● Dataset records:
##############################

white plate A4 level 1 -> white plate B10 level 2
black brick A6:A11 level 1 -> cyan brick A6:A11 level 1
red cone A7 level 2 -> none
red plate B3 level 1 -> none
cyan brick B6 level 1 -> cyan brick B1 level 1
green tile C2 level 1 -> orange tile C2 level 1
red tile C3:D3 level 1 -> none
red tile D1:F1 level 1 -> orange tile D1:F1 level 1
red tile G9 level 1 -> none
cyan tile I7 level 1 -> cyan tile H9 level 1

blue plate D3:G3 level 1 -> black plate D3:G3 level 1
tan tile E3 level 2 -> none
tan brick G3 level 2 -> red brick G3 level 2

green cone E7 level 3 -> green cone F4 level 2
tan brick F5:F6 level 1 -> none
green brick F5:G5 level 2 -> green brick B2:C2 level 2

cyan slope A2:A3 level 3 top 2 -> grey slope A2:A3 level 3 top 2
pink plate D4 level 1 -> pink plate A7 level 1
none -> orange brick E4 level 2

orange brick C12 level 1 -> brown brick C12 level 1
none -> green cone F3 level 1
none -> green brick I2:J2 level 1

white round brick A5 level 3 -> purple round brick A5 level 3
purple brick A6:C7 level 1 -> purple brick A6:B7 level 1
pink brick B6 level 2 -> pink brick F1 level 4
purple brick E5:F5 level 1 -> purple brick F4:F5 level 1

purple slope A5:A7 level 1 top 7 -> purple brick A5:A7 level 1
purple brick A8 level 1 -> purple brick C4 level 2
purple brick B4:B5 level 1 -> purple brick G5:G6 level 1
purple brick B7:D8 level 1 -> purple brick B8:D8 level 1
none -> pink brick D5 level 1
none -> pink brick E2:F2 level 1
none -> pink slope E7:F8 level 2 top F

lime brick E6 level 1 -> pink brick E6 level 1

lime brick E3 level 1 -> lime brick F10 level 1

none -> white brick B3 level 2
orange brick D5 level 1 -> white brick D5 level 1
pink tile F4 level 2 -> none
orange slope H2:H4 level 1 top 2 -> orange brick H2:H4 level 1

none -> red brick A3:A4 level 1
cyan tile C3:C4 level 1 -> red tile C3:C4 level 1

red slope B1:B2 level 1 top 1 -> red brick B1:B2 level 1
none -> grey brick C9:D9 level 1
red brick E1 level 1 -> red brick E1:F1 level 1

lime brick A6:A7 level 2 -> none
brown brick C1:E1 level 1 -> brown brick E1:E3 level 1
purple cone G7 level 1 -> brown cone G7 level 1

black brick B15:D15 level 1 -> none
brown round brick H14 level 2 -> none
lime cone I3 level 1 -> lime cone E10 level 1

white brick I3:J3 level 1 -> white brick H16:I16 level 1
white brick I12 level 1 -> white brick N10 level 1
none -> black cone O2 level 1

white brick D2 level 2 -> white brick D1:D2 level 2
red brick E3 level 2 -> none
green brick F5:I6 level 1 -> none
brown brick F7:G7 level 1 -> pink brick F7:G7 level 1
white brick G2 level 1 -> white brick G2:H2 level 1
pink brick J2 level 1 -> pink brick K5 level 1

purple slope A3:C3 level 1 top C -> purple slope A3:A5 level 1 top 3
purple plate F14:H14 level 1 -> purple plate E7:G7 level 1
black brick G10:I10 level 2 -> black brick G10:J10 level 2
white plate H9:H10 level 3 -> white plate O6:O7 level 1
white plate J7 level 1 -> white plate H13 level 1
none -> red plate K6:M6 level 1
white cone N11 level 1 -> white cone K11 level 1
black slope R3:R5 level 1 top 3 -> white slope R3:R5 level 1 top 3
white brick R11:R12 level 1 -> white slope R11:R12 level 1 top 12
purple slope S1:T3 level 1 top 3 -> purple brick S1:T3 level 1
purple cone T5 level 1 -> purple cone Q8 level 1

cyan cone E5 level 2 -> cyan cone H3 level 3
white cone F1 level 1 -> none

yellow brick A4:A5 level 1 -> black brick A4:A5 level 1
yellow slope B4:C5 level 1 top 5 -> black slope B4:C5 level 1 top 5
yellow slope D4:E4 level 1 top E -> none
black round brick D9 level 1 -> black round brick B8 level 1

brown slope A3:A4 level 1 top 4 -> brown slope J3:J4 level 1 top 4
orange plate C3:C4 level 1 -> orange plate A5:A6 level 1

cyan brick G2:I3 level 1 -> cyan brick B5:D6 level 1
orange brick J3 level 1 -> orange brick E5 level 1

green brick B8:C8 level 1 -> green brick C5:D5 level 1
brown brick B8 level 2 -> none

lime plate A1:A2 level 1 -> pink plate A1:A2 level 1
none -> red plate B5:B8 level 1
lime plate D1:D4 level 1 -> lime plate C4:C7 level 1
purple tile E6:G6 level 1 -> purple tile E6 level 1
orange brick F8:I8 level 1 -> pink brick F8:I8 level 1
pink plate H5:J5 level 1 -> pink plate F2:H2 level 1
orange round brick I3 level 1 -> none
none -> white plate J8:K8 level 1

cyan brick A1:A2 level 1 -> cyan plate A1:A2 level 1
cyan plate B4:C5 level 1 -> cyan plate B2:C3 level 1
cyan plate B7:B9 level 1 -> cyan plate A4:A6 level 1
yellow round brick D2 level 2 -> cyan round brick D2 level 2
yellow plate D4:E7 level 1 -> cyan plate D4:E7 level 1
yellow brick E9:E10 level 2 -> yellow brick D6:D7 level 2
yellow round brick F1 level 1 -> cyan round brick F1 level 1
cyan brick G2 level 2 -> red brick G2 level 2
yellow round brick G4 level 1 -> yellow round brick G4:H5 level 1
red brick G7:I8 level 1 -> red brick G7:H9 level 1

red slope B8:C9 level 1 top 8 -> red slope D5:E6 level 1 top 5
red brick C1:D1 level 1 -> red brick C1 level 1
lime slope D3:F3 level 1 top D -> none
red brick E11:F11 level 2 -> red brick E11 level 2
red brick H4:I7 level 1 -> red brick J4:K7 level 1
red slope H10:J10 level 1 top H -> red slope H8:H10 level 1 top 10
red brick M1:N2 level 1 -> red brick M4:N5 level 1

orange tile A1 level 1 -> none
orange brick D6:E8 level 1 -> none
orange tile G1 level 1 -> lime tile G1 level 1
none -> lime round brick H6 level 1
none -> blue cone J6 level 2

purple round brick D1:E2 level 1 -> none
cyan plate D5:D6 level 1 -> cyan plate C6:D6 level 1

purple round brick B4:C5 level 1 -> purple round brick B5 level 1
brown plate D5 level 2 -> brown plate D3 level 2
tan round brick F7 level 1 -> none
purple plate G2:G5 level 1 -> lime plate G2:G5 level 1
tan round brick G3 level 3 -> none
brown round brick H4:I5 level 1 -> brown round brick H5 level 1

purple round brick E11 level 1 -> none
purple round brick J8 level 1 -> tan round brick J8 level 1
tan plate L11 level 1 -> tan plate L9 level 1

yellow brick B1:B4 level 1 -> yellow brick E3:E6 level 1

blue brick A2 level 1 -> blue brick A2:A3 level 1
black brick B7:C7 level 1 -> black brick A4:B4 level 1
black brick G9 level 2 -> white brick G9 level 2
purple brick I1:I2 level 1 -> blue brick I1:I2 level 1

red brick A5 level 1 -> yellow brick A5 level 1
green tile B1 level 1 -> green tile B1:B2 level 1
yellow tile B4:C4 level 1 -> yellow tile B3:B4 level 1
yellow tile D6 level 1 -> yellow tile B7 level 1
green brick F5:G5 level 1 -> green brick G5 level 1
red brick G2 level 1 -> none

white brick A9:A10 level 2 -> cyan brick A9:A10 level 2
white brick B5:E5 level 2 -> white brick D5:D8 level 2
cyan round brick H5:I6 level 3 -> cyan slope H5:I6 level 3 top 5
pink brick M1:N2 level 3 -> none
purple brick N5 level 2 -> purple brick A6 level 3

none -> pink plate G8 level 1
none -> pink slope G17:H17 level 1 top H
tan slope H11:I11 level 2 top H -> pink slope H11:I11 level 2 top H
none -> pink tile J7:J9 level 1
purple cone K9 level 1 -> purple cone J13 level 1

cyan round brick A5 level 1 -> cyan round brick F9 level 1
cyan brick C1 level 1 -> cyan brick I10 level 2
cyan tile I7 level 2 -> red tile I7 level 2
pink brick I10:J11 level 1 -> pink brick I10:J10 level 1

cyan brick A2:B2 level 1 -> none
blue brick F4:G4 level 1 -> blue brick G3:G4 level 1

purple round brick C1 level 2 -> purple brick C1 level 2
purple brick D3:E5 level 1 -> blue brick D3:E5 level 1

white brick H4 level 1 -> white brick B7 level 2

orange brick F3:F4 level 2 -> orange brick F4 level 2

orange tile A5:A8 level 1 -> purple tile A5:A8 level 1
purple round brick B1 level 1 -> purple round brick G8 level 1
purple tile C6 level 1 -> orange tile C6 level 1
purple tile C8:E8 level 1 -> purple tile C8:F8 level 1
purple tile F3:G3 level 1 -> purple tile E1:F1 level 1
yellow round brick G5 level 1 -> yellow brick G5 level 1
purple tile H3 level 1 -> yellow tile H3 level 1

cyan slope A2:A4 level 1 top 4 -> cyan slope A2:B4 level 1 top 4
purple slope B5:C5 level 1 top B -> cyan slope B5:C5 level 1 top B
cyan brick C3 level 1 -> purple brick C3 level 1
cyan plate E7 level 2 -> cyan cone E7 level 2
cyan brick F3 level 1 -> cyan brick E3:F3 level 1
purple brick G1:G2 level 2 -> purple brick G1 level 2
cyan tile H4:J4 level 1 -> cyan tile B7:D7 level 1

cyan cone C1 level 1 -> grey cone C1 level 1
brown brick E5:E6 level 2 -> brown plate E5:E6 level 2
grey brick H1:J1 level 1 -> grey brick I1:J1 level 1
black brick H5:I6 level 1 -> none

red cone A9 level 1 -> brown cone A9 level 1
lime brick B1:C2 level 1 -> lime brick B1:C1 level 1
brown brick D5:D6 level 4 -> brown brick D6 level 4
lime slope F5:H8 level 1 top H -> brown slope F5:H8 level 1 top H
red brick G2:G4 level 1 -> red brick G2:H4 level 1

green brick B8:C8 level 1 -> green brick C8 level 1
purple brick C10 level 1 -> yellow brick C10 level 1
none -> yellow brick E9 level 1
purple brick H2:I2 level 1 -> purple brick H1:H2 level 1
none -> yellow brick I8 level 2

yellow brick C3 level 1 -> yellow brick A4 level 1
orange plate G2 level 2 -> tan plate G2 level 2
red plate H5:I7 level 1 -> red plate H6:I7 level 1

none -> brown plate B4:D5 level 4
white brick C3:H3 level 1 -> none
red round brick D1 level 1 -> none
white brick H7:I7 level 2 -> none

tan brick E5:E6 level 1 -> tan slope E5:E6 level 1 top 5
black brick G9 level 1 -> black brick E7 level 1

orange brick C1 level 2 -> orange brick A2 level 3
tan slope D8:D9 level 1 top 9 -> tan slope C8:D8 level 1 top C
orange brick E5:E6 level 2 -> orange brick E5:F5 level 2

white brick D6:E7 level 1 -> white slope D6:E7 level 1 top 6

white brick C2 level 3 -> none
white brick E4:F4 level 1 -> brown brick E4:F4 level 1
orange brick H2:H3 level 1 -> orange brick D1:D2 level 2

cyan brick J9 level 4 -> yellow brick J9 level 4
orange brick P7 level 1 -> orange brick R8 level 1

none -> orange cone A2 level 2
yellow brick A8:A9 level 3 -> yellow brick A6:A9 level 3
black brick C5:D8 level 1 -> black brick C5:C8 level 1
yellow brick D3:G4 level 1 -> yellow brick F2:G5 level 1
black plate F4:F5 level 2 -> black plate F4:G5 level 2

##############################

● Aim of the task:
Word for word, restate the lines of the data above that fall between the line holding "tan round brick G3 level 3 -> none" and the line holding "black brick B7:C7", inclusive, and no other lines.

● Written response:
tan round brick G3 level 3 -> none
brown round brick H4:I5 level 1 -> brown round brick H5 level 1

purple round brick E11 level 1 -> none
purple round brick J8 level 1 -> tan round brick J8 level 1
tan plate L11 level 1 -> tan plate L9 level 1

yellow brick B1:B4 level 1 -> yellow brick E3:E6 level 1

blue brick A2 level 1 -> blue brick A2:A3 level 1
black brick B7:C7 level 1 -> black brick A4:B4 level 1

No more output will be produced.